»»

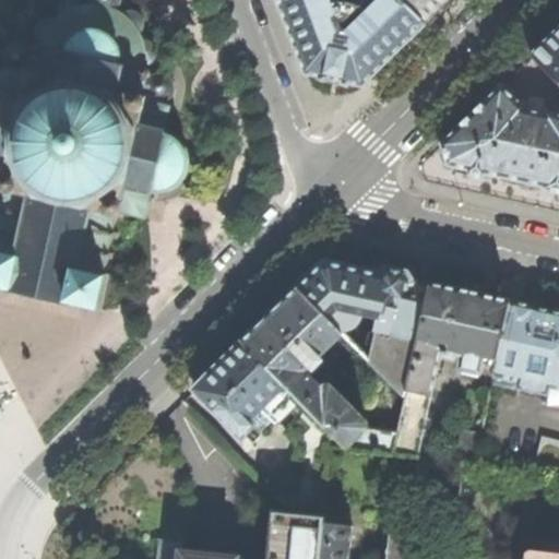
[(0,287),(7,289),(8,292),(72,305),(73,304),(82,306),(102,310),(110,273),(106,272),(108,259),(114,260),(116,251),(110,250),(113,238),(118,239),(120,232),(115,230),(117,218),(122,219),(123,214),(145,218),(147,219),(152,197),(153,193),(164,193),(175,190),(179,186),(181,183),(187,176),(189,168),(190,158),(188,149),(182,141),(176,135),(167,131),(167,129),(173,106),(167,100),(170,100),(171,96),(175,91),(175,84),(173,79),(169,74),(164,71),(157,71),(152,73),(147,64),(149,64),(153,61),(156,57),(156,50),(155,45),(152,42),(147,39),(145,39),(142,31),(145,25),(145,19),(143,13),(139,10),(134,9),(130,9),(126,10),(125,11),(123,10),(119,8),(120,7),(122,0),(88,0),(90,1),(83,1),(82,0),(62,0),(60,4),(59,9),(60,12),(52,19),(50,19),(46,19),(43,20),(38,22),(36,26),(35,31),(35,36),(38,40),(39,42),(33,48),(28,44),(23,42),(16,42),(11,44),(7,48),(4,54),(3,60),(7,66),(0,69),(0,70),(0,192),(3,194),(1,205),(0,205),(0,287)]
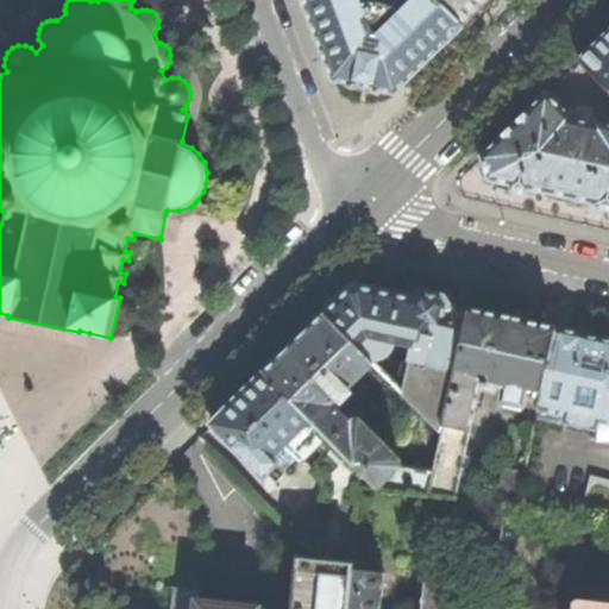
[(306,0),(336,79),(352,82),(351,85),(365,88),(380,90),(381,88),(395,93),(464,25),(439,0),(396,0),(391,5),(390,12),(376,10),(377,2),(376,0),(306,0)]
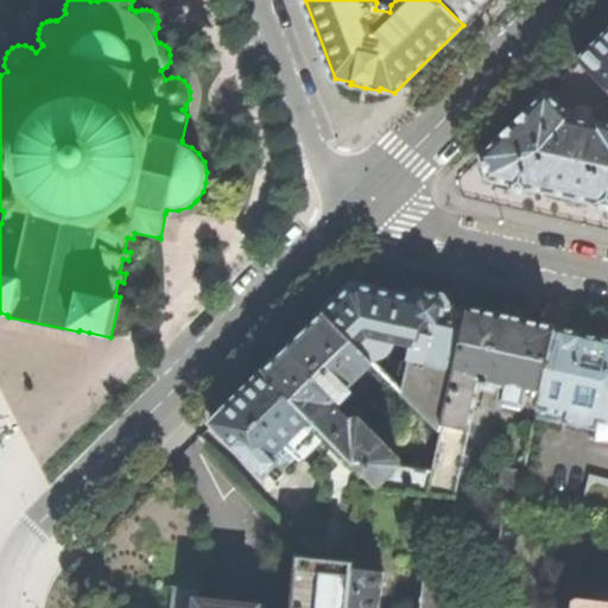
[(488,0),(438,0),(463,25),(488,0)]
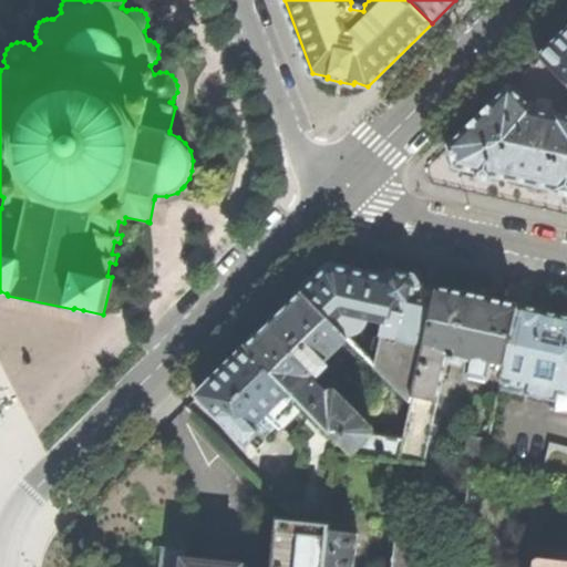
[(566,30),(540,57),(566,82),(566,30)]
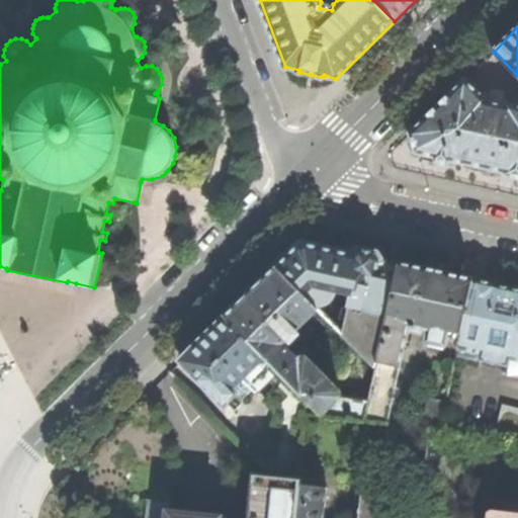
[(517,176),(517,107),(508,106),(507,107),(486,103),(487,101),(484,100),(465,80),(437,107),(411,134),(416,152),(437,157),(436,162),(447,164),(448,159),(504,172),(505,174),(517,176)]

««

## [TASK ITEM]
Produce a verbatim copy of all records, minus pictures.

## [YOUR RESPONSE]
[(0,287),(7,289),(8,292),(72,305),(73,304),(82,306),(102,310),(110,273),(106,272),(108,259),(114,260),(116,251),(110,250),(113,238),(118,239),(120,232),(115,230),(117,218),(122,219),(123,214),(145,218),(147,219),(152,197),(153,193),(164,193),(175,190),(179,186),(181,183),(187,176),(189,168),(190,158),(188,149),(182,141),(176,135),(167,131),(167,129),(173,106),(167,100),(170,100),(171,96),(175,91),(175,84),(173,79),(169,74),(164,71),(157,71),(152,73),(147,64),(149,64),(153,61),(156,57),(156,50),(155,45),(152,42),(147,39),(145,39),(142,31),(145,25),(145,19),(143,13),(139,10),(134,9),(130,9),(126,10),(125,11),(123,10),(119,8),(120,7),(122,0),(88,0),(90,1),(83,1),(82,0),(62,0),(60,4),(59,9),(60,12),(52,19),(50,19),(46,19),(43,20),(38,22),(36,26),(35,31),(35,36),(38,40),(39,42),(33,48),(28,44),(23,42),(16,42),(11,44),(7,48),(4,54),(3,60),(7,66),(0,69),(0,70),(0,192),(3,194),(1,205),(0,205),(0,287)]
[(306,0),(336,79),(352,82),(351,85),(365,88),(380,90),(381,88),(395,93),(464,25),(439,0),(396,0),(391,5),(390,12),(376,10),(377,2),(376,0),(306,0)]
[(488,0),(438,0),(463,25),(488,0)]
[(566,30),(540,57),(566,82),(566,30)]
[(517,176),(517,107),(508,106),(507,107),(486,103),(487,101),(484,100),(465,80),(437,107),(411,134),(416,152),(437,157),(436,162),(447,164),(448,159),(504,172),(505,174),(517,176)]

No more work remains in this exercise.